-- Materials provided follows --

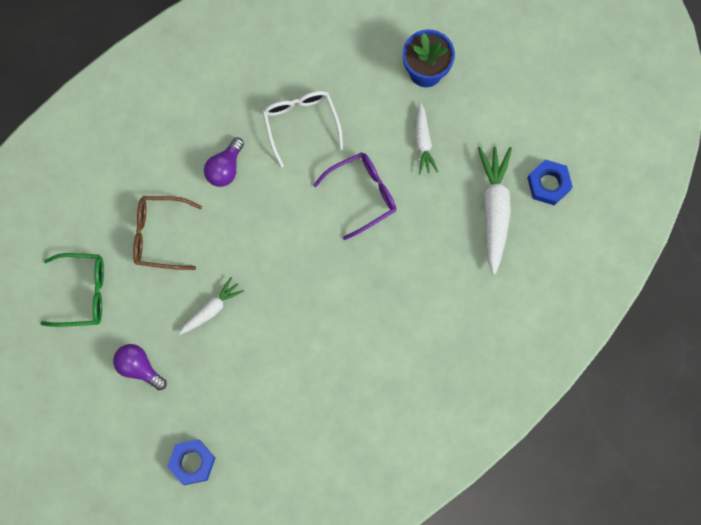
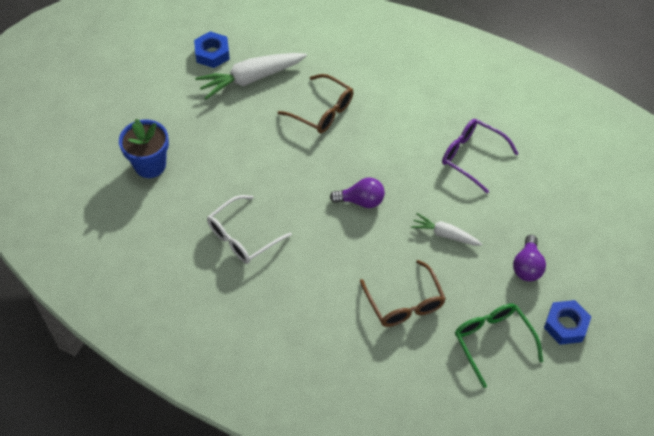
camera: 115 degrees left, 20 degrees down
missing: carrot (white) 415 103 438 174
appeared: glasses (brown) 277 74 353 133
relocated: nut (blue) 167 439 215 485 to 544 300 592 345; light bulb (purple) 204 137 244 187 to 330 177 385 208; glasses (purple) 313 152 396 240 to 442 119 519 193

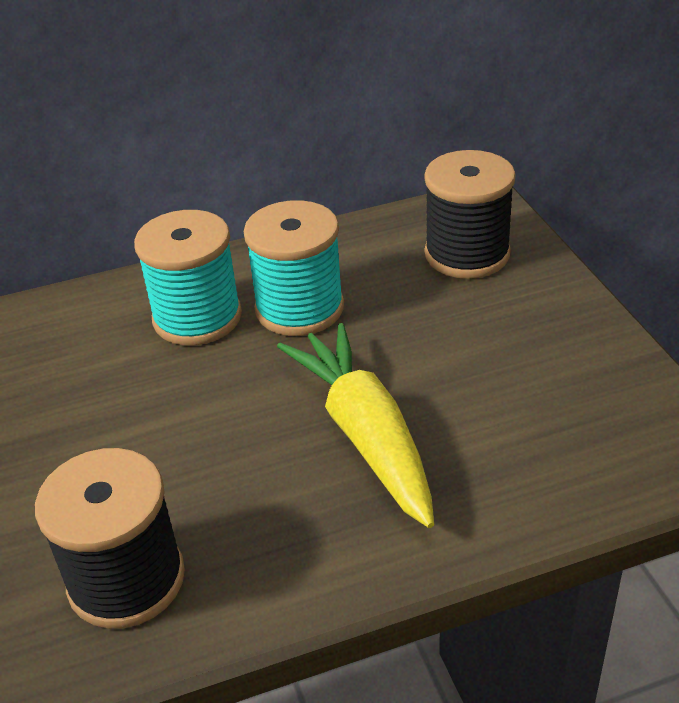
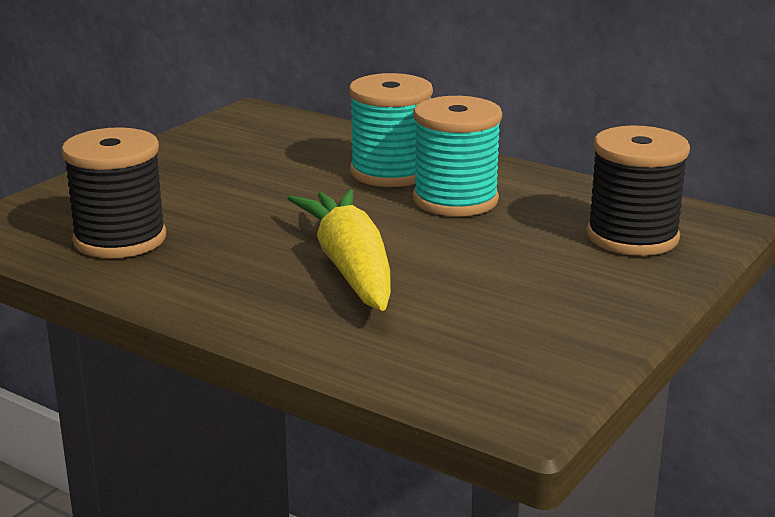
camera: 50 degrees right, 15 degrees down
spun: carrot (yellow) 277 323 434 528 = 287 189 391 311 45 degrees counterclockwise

-- Materials provided concluded --

— Task goal —
Figure out how many lines in the entries above contain "camera". Write only that number.

— Result of this exercise —
2